TASK DIRECTIONS: Your reply should contain the whole listing below, repeated exactly, and no images.

SOURCE MATERIAL:
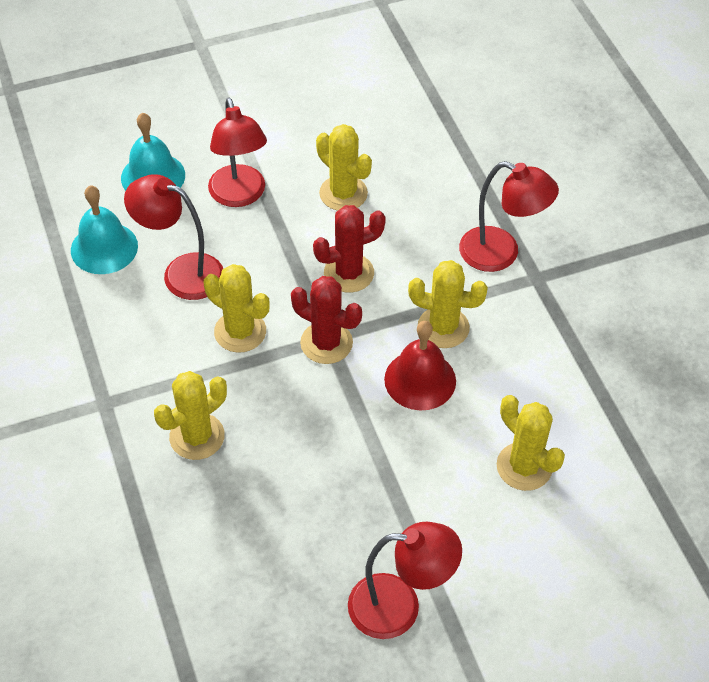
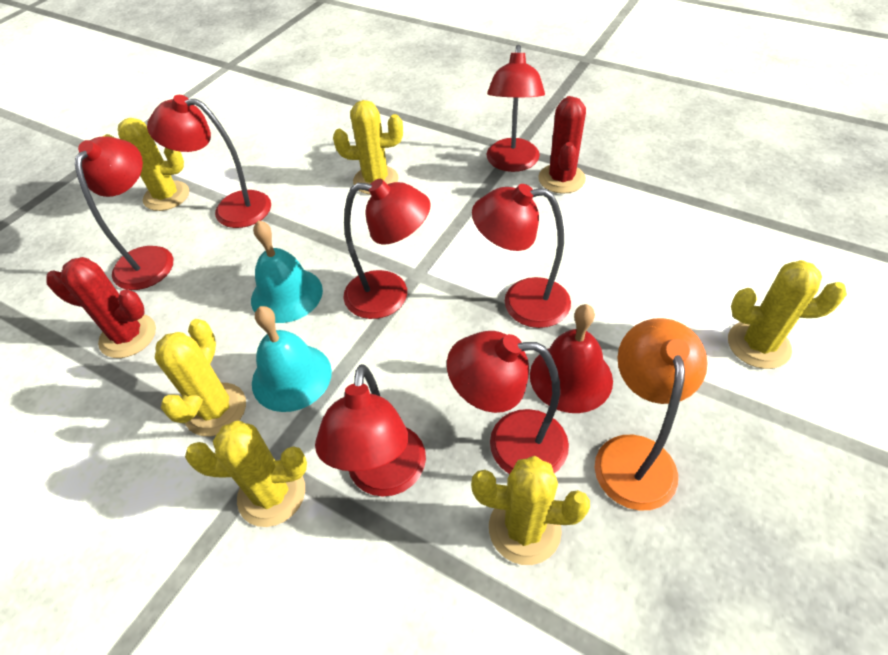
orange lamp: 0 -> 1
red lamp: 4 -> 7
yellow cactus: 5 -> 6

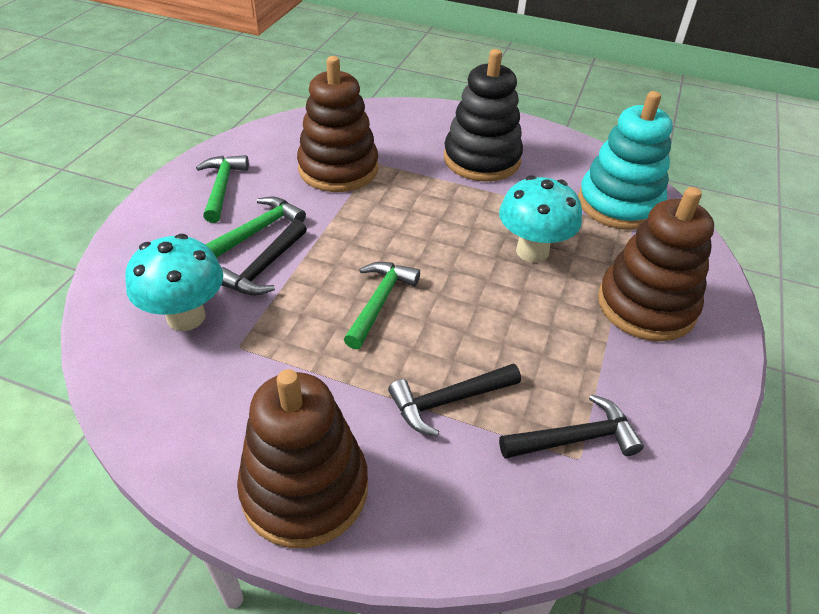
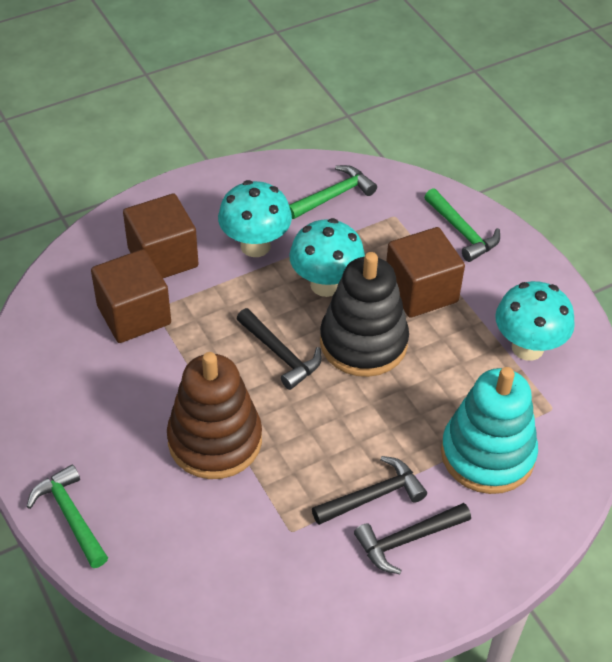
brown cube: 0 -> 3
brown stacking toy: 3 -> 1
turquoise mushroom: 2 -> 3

SOLUTION TO THIS PROBLEM:
orange lamp: 0 -> 1
red lamp: 4 -> 7
yellow cactus: 5 -> 6

brown cube: 0 -> 3
brown stacking toy: 3 -> 1
turquoise mushroom: 2 -> 3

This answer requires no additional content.